■ WHAT YOU SHOULD DO
Please repeat nothing except the lines from the one containing "[(13,227),(0,231),(0,255),(11,286),(33,279),(16,235),(13,227)]" through the end of the records, exactly and without pictures.

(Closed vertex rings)
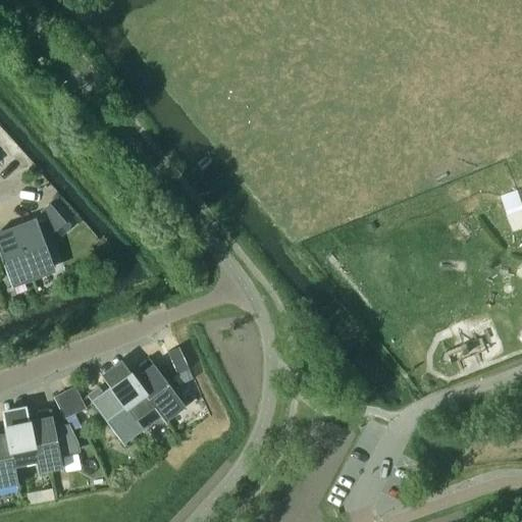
[(49,204),(40,211),(47,218),(56,229),(65,222),(49,204)]
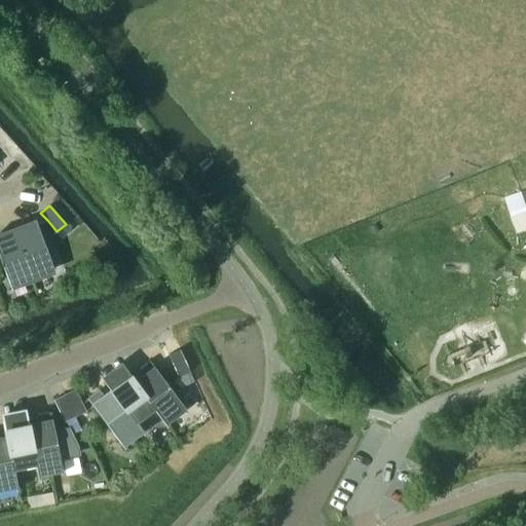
[(35,220),(13,228),(16,236),(33,280),(54,272),(44,242),(57,231),(47,220),(37,224),(35,220)]
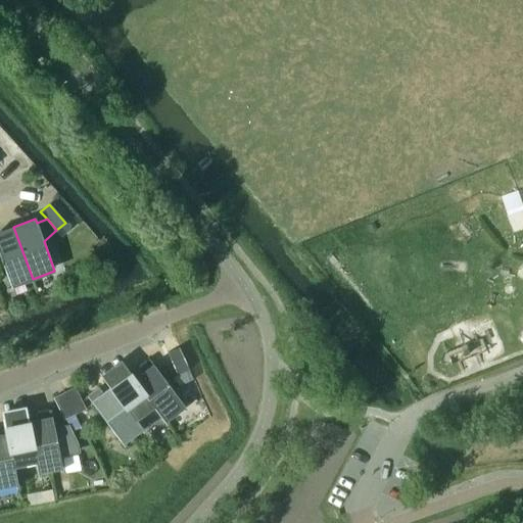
[(13,227),(0,231),(0,255),(11,286),(33,279),(16,235),(13,227)]
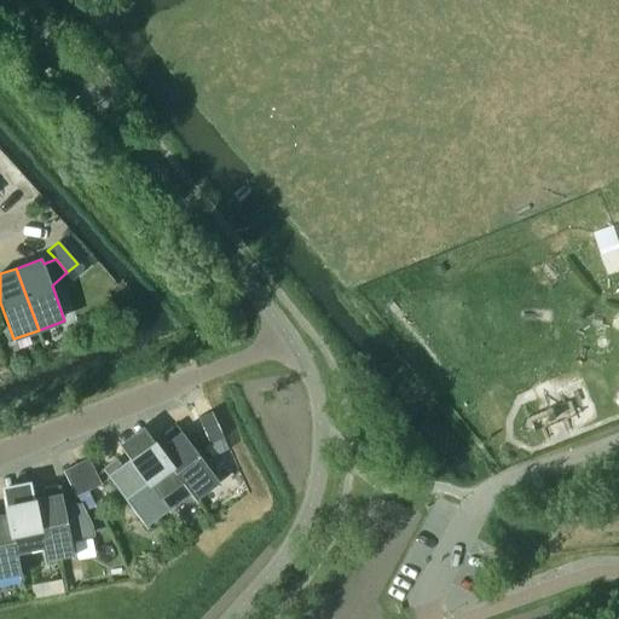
[(556,445),(571,433),(549,408),(534,418),(556,445)]
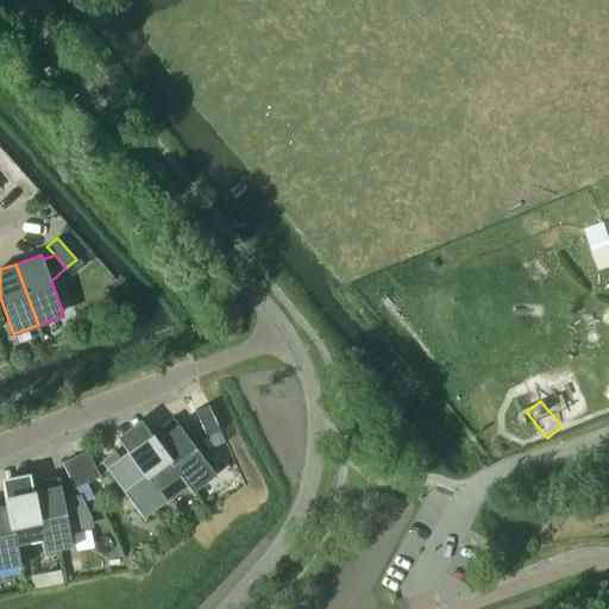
[(205,403),(192,409),(203,434),(217,428),(205,403)]
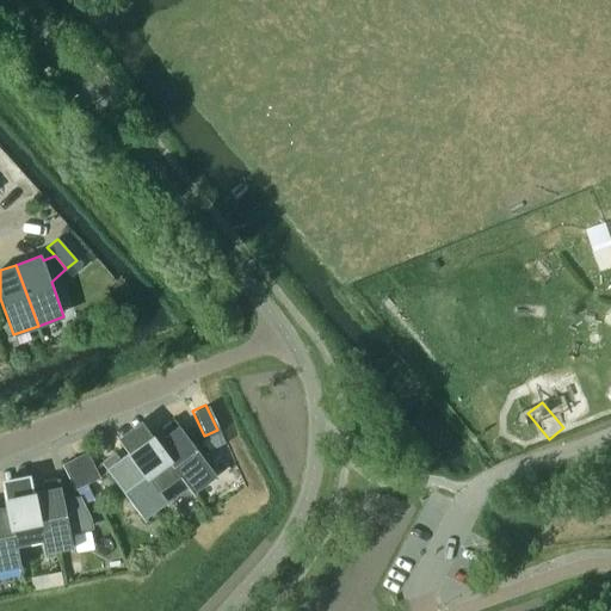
[(174,419),(160,430),(172,444),(164,450),(162,451),(180,475),(180,476),(192,493),(216,475),(174,419)]
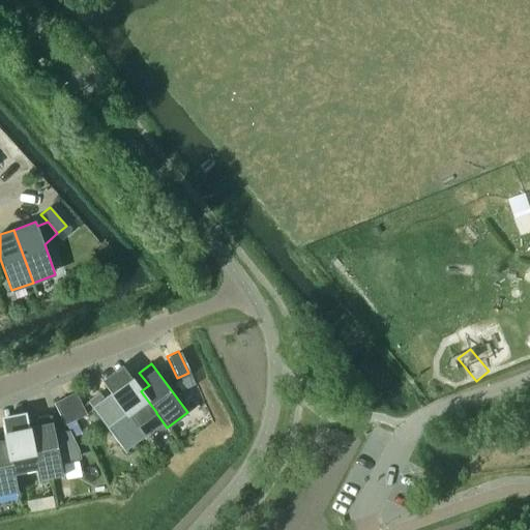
[(121,364),(101,379),(110,391),(117,400),(138,427),(139,427),(156,413),(156,412),(141,391),(142,390),(130,376),(121,364)]
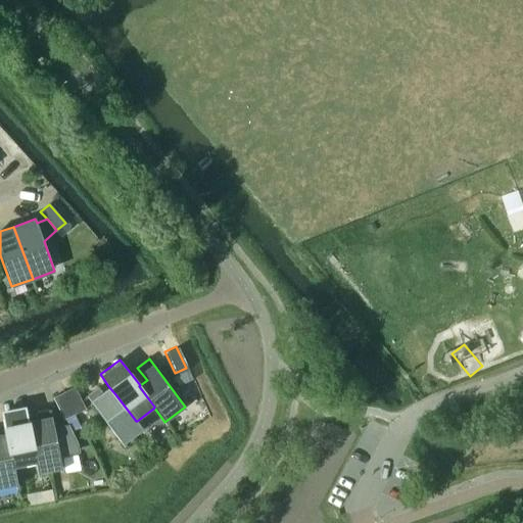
[(75,386),(64,392),(75,414),(86,409),(75,386)]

■ ANSWER SECTION
[(13,227),(0,231),(0,255),(11,286),(33,279),(16,235),(13,227)]
[(556,445),(571,433),(549,408),(534,418),(556,445)]
[(205,403),(192,409),(203,434),(217,428),(205,403)]
[(174,419),(160,430),(172,444),(164,450),(162,451),(180,475),(180,476),(192,493),(216,475),(174,419)]
[(121,364),(101,379),(110,391),(117,400),(138,427),(139,427),(156,413),(156,412),(141,391),(142,390),(130,376),(121,364)]
[(75,386),(64,392),(75,414),(86,409),(75,386)]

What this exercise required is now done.